• _Aim_: Count the lines in the rows below that contain the string "disis", matching case exactly, and reply with the number alone.

• _Entries shown_:
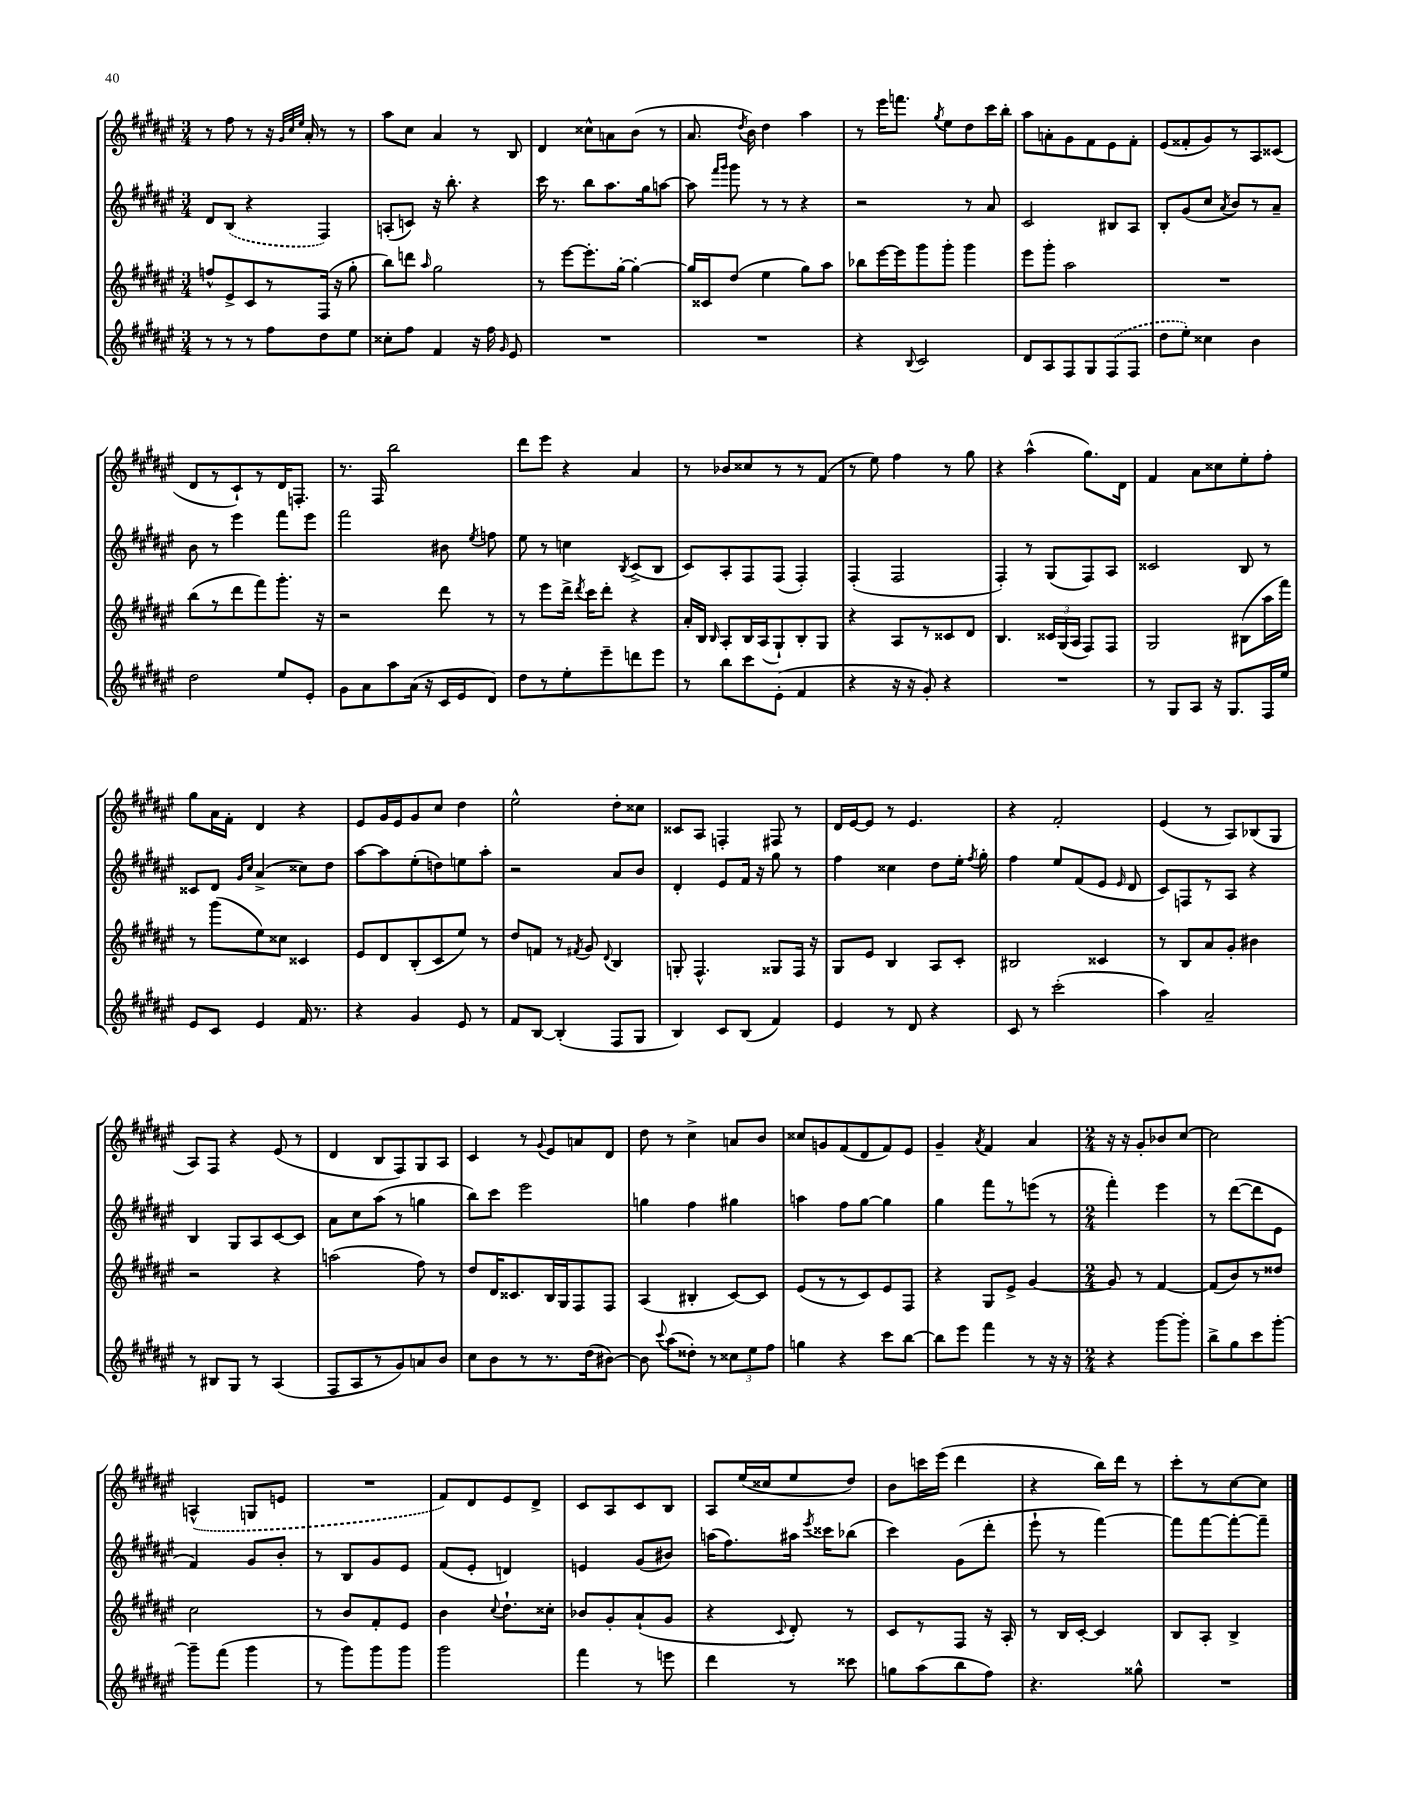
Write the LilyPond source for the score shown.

<<
\new StaffGroup <<
\new Staff = "s0" {
    \clef treble \key fis \major \numericTimeSignature \time 3/4
    \autoBeamOff r8 fis''8 r8 r16 \grace { gis'32[ cis''32 eis''32] } ais'16-. r8 r8 |
    ais''8[ cis''8] ais'4 r8 b8 |
    dis'4 cisis''8[-^ a'8 b'8]( r8 |
    ais'8. \acciaccatura { dis''8 } b'16) dis''4 ais''4 |
    r8 eis'''16[ f'''8.] \acciaccatura { gis''8 } eis''8[ dis''8 cis'''16 b''16]-. |
    ais''8[ a'8-. gis'8 fis'8 eis'8 fis'8]-. |
    eis'8[( fisis'8-. gis'8) r8 ais8 cisis'8]( |
    dis'8[ r8 cis'8-!) r8 dis'16 f8.]-. |
    r8. fis16 b''2 |
    dis'''8[ eis'''8] r4 ais'4 |
    r8 bes'8[ cisis''8 r8 r8 fis'8]( |
    r8 eis''8) fis''4 r8 gis''8 |
    r4 ais''4-^( gis''8.[) dis'16] |
    fis'4 ais'8[ cisis''8 eis''8-. fis''8]-. |
    gis''8[ ais'16 fis'16]-. dis'4 r4 |
    eis'8[ gis'16 eis'16 gis'8 cis''8] dis''4 |
    eis''2-^ dis''8[-. cisis''8] |
    cisis'8[ ais8] f4-. fis8 r8 |
    dis'16[ eis'16~ eis'8] r8 eis'4. |
    r4 fis'2-. |
    eis'4( r8 ais8[) bes8( gis8] |
    ais8[) fis8] r4 eis'8( r8 |
    dis'4 b8[ fis8) gis8 ais8] |
    cis'4 r8 \appoggiatura { gis'8 } eis'8[ a'8 dis'8] |
    dis''8 r8 cis''4-> a'8[ b'8] |
    cisis''8[ g'8 fis'8( dis'8 fis'8) eis'8] |
    gis'4-- \acciaccatura { ais'8 } fis'4 ais'4 |
    \numericTimeSignature \time 2/4 r16 r16 gis'8[-. bes'8 cis''8]~ |
    cis''2 |
    \once \slurDashed a4-^( g8[ e'8] |
    R2 |
    fis'8[) dis'8 eis'8 dis'8]-> |
    cis'8[ ais8 cis'8 b8] |
    ais8[ eis''16( cisis''16 eis''8 dis''8]) |
    b'8[ c'''16 eis'''16]( dis'''4 |
    r4 b''16[) dis'''16] r8 |
    cis'''8[-. r8 cis''8~ cis''8] \bar "|." |
}
\new Staff = "s1" {
    \clef treble \key fis \major \numericTimeSignature \time 3/4
    \autoBeamOff dis'8[ \once \slurDashed b8]( r4 fis4) |
    a8[-.( c'8]) r16 b''8.-. r4 |
    cis'''16 r8. b''8[ ais''8. gis''16 a''8]~ |
    a''8 \grace { fis'''16[ gis'''16] } gis'''8 r8 r8 r4 |
    r2 r8 ais'8 |
    cis'2 bis8[ ais8] |
    b8[-. gis'8( cis''8] \acciaccatura { ais'8 } b'8[) r8 ais'8]-- |
    b'8 r8 eis'''4 fis'''8[ eis'''8] |
    fis'''2 bis'8 \acciaccatura { eis''8 } f''8 |
    eis''8 r8 c''4 \acciaccatura { b8 } cis'8[->( b8] |
    cis'8[) ais8-. fis8 fis8]( fis4-.) |
    fis4-.( fis2 |
    fis4-.) r8 gis8[( fis8) ais8] |
    cisis'2 b8 r8 |
    cisis'8[ dis'8] \grace { gis'16[ cis''16] } ais'4->( cisis''8[) dis''8] |
    ais''8[~ ais''8 eis''8-.( d''8) e''8 ais''8]-. |
    r2 ais'8[ b'8] |
    dis'4-. eis'8[ fis'16] r16 gis''8 r8 |
    fis''4 cisis''4 dis''8[ eis''16]-. \acciaccatura { fis''8 } gis''16-. |
    fis''4 eis''8[ fis'8( eis'8] \grace { eis'16 } dis'8 |
    cis'8[) f8 r8 ais8] r4 |
    b4 gis8[ ais8 cis'8~ cis'8] |
    ais'8[ cis''8 ais''8]( r8 g''4 |
    b''8[) cis'''8] eis'''2 |
    g''4 fis''4 gis''4 |
    a''4 fis''8[ gis''8]~ gis''4 |
    gis''4 fis'''8[ r8 e'''8]( r8 |
    \numericTimeSignature \time 2/4 fis'''4-.) eis'''4 |
    r8 dis'''8[~( dis'''8 eis'8] |
    fis'4) gis'8[ b'8]-. |
    r8 b8[ gis'8 eis'8] |
    fis'8[( eis'8]-. d'4) |
    e'4 gis'8[( bis'8]) |
    a''16[( fis''8.) ais''16] \acciaccatura { eis'''8 } cisis'''16[ bes''8]( |
    cis'''4) gis'8[( dis'''8]-. |
    eis'''8-! r8 fis'''4~) |
    fis'''8[ fis'''8~ fis'''8~-. fis'''8]-- \bar "|." |
}
\new Staff = "s2" {
    \clef treble \key fis \major \numericTimeSignature \time 3/4
    \autoBeamOff f''8[-^ eis'8-> cis'8 r8 fis16]( r16 gis''8-. |
    b''8[) d'''8] \grace { ais''16 } gis''2 |
    r8 eis'''8[~ eis'''8.-. gis''16]~-. gis''4~-. |
    gis''16[ cisis'16 dis''8]( eis''4 gis''8[) ais''8] |
    bes''8[ eis'''16~ eis'''16 gis'''8 gis'''8]-. gis'''4 |
    eis'''8[ gis'''8]-. ais''2 |
    R2. |
    b''8[( r8 dis'''8 fis'''8) gis'''8.]-. r16 |
    r2 dis'''8 r8 |
    r8 eis'''8[ dis'''16]-> \acciaccatura { dis'''8 } cis'''16[ dis'''8]-. r4 |
    ais'16[-. b16] \grace { b16 } ais8[-. b16 ais16( gis8-!) b8-. gis8] |
    r4 ais8[ r8 cisis'8 dis'8] |
    b4. \tuplet 3/2 { cisis'16[ gis16( ais16] } fis8[) fis8] |
    gis2 bis8[( ais''16 fis'''16]) |
    r8 gis'''8[( eis''8) cisis''8] cisis'4 |
    eis'8[ dis'8 b8-.( cis'8 eis''8]) r8 |
    dis''8[ f'8] r8 \acciaccatura { fis'8 } gis'8 \appoggiatura { dis'8 } b4 |
    g8-. fis4.-^ gisis8[ fis16] r16 |
    gis8[ eis'8] b4 ais8[ cis'8]-. |
    bis2 cisis'4 |
    r8 b8[ ais'8 gis'8]-. bis'4 |
    r2 r4 |
    a''2( fis''8) r8 |
    dis''8[ dis'16 cisis'8. b16 gis16 fis8 fis8] |
    ais4( bis4-. cis'8[~) cis'8] |
    eis'8[( r8 r8 cis'8) eis'8 fis8] |
    r4 gis8[ eis'8]-> gis'4~ |
    \numericTimeSignature \time 2/4 gis'8 r8 fis'4~ |
    fis'8[( b'8) r8 disis''8] |
    cis''2 |
    r8 b'8[ fis'8-. eis'8] |
    b'4 \appoggiatura { cis''8 } dis''8.[-! cisis''16]-. |
    bes'8[ gis'8-. ais'8-!( gis'8] |
    r4 \appoggiatura { cis'8 } dis'8-.) r8 |
    cis'8[ r8 fis8] r16 ais16-. |
    r8 b16[ cis'16]~-. cis'4 |
    b8[ ais8]-. b4-> \bar "|." |
}
\new Staff = "s3" {
    \clef treble \key fis \major \numericTimeSignature \time 3/4
    \autoBeamOff r8 r8 r8 fis''8[ dis''8 eis''8] |
    cisis''8[-. fis''8] fis'4 r16 fis''16 \grace { gis'16 } eis'8 |
    R2. |
    R2. |
    r4 \appoggiatura { b8 } cis'2 |
    dis'8[ ais8 fis8 gis8 \once \slurDashed fis8( fis8] |
    dis''8[ eis''8]-.) cisis''4 b'4 |
    dis''2 eis''8[ eis'8]-. |
    gis'8[ ais'8 ais''8 ais'16]( r16 cis'16[ eis'16 dis'8]) |
    dis''8[ r8 eis''8-. eis'''8-- d'''8 eis'''8] |
    r8 b''8[ cis'''8 eis'8]-.( fis'4 |
    r4 r16 r16 gis'8-.) r4 |
    R2. |
    r8 gis8[ ais8] r16 gis8.[ fis16 eis''16] |
    eis'8[ cis'8] eis'4 fis'16 r8. |
    r4 gis'4 eis'8 r8 |
    fis'8[ b8]~ b4-.( fis8[ gis8] |
    b4) cis'8[ b8]( fis'4) |
    eis'4 r8 dis'8 r4 |
    cis'8 r8 cis'''2-.( |
    ais''4) ais'2-- |
    r8 bis8[ gis8] r8 ais4( |
    fis8[ ais8 r8 gis'8) a'8 b'8] |
    cis''8[ b'8 r8 r8. dis''16( bis'8]~) |
    bis'8 \appoggiatura { cis'''8 } ais''8[( disis''8]-.) r8 \tuplet 3/2 { cisis''8[ eis''8 fis''8] } |
    g''4 r4 cis'''8[ b''8]~ |
    b''8[ eis'''8] fis'''4 r8 r16 r16 |
    \numericTimeSignature \time 2/4 r4 gis'''8[~ gis'''8]-. |
    b''8[-> gis''8 cis'''8 gis'''8]~-. |
    gis'''8[-- fis'''8]( gis'''4 |
    r8 gis'''8[) gis'''8 gis'''8] |
    gis'''2 |
    fis'''4 r8 e'''8 |
    dis'''4 r8 cisis'''8 |
    g''8[ ais''8( b''8 fis''8]) |
    r4. gisis''8-^ |
    R2 \bar "|." |
}
>>
>>
\layout { \context { \Score \remove "Bar_number_engraver" } }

• _Problem solution_: 2